Data extracted from a collection:
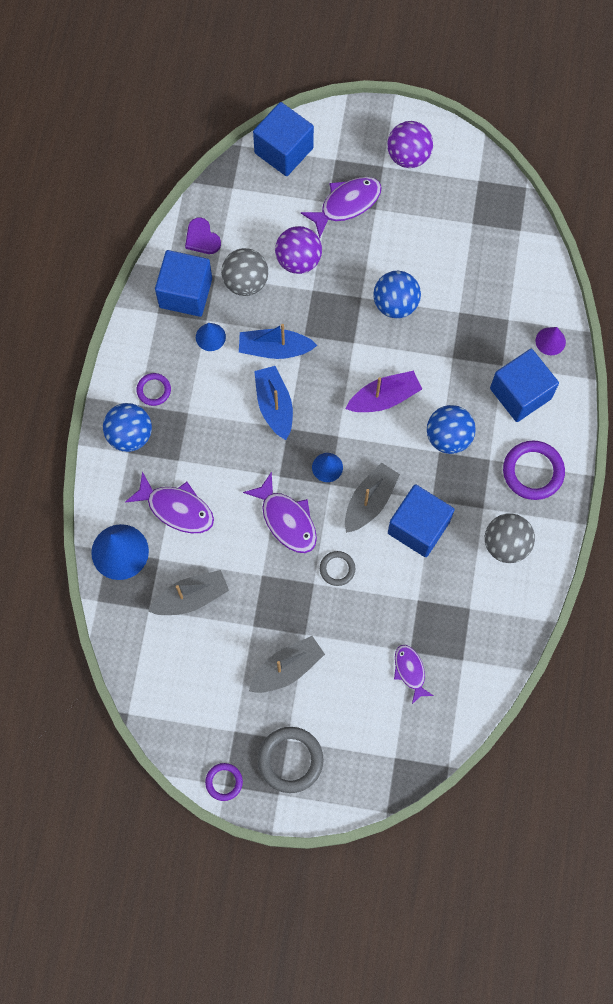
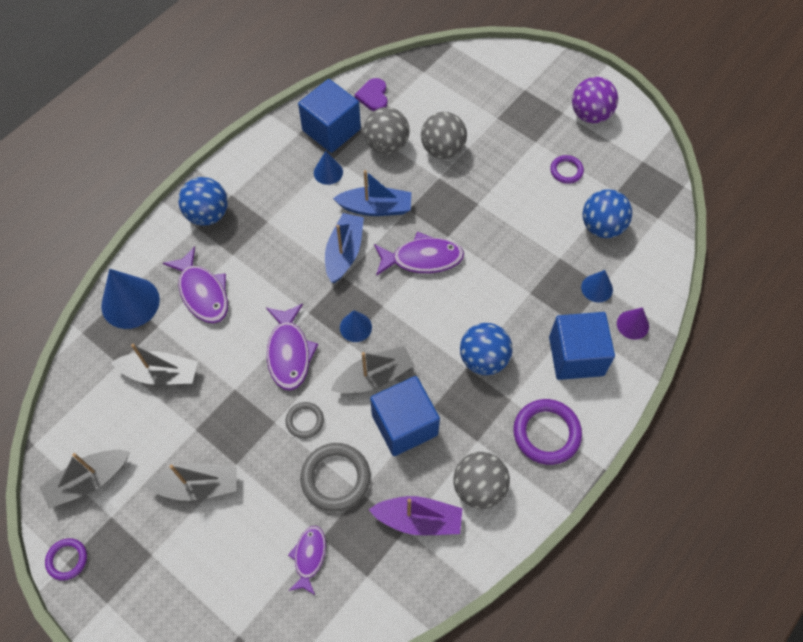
camera: 30 degrees right, 10 degrees down
(154, 390) = (252, 190): purple ring -> purple ring (566, 171)
(196, 715) = (89, 481): none -> grey boat
(275, 349) = (375, 208): blue boat -> blue boat turned 150 degrees clockwise
(284, 150) = (485, 64): blue cube -> none
(290, 760) = (140, 576): grey ring -> grey ring (335, 478)
(298, 260) = (442, 149): purple ball -> grey ball
(346, 204) = (512, 126): purple fish -> purple fish (422, 258)
(384, 398) = (445, 295): purple boat -> purple boat (418, 519)
(395, 304) = (505, 223): blue ball -> blue ball (602, 226)
(504, 324) = (597, 288): none -> blue cone

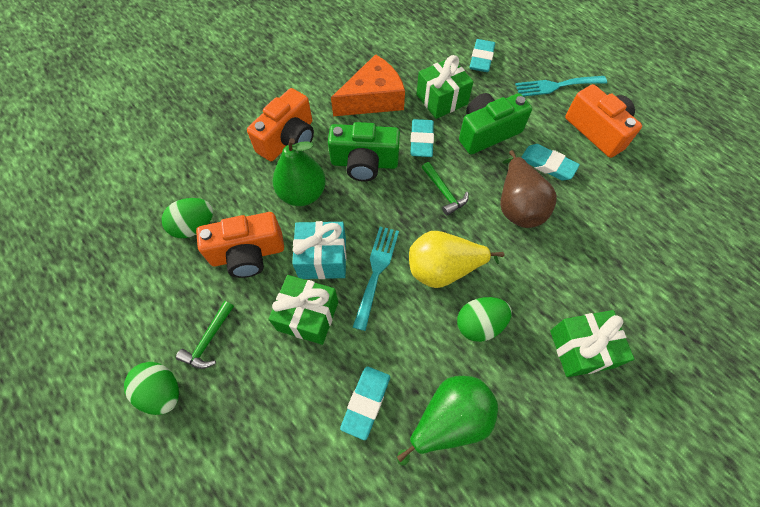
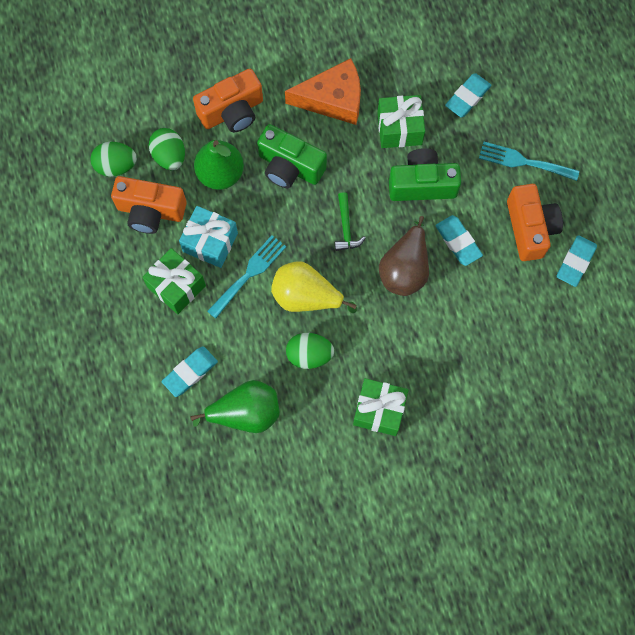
camera: 25 degrees right, 10 degrees up
(162, 391) = (44, 296): green egg -> green egg (169, 156)
(208, 340) = (92, 271): green hammer -> none
(421, 140) = (355, 166): turquoise eraser -> turquoise eraser (575, 262)

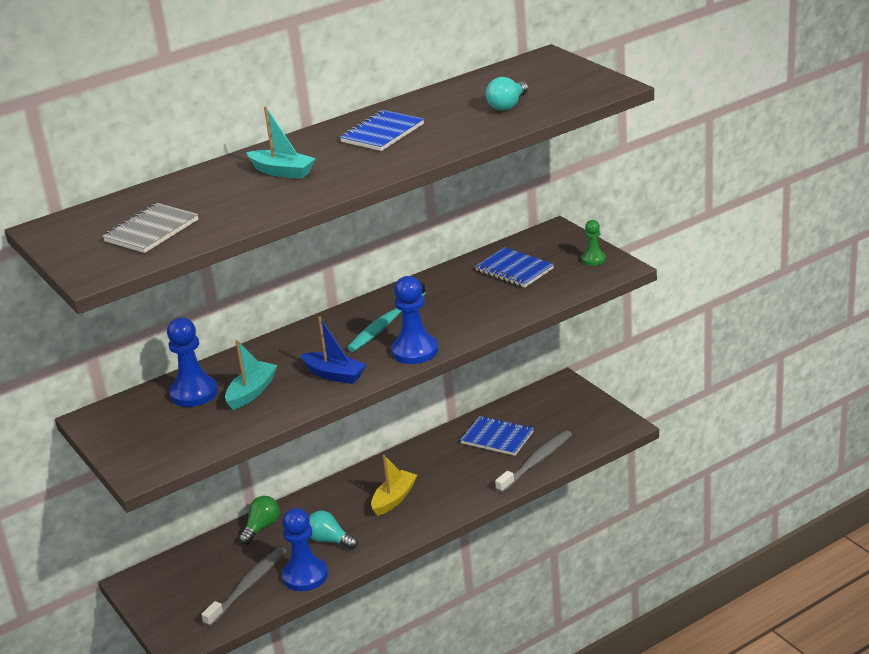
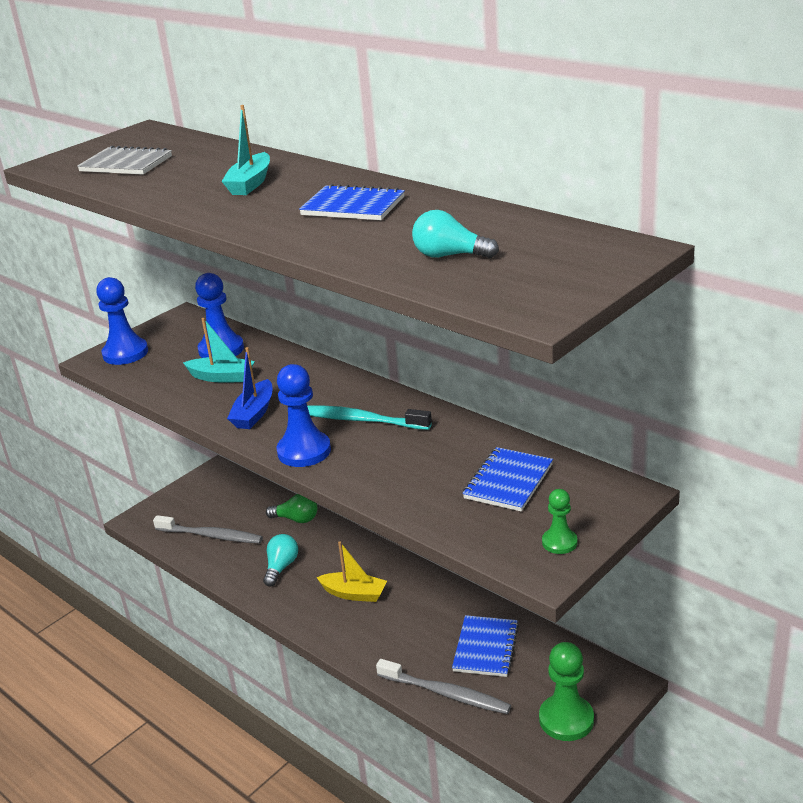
camera: 75 degrees right, 0 degrees up
(305, 576) = (227, 566): blue pawn -> blue pawn (125, 353)
(585, 412) = (566, 719): none -> green pawn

§ **Instructions to follow**: Please print an exact copy of the records, with no pictures.

§ **Answer for this exercise**:
camera: 30 degrees right, 10 degrees down
(154, 390) = (252, 190): purple ring -> purple ring (566, 171)
(196, 715) = (89, 481): none -> grey boat
(275, 349) = (375, 208): blue boat -> blue boat turned 150 degrees clockwise
(284, 150) = (485, 64): blue cube -> none
(290, 760) = (140, 576): grey ring -> grey ring (335, 478)
(298, 260) = (442, 149): purple ball -> grey ball
(346, 204) = (512, 126): purple fish -> purple fish (422, 258)
(384, 398) = (445, 295): purple boat -> purple boat (418, 519)
(395, 304) = (505, 223): blue ball -> blue ball (602, 226)
(504, 324) = (597, 288): none -> blue cone

camera: 25 degrees right, 10 degrees up
(162, 391) = (44, 296): green egg -> green egg (169, 156)
(208, 340) = (92, 271): green hammer -> none
(421, 140) = (355, 166): turquoise eraser -> turquoise eraser (575, 262)

camera: 75 degrees right, 0 degrees up
(305, 576) = (227, 566): blue pawn -> blue pawn (125, 353)
(585, 412) = (566, 719): none -> green pawn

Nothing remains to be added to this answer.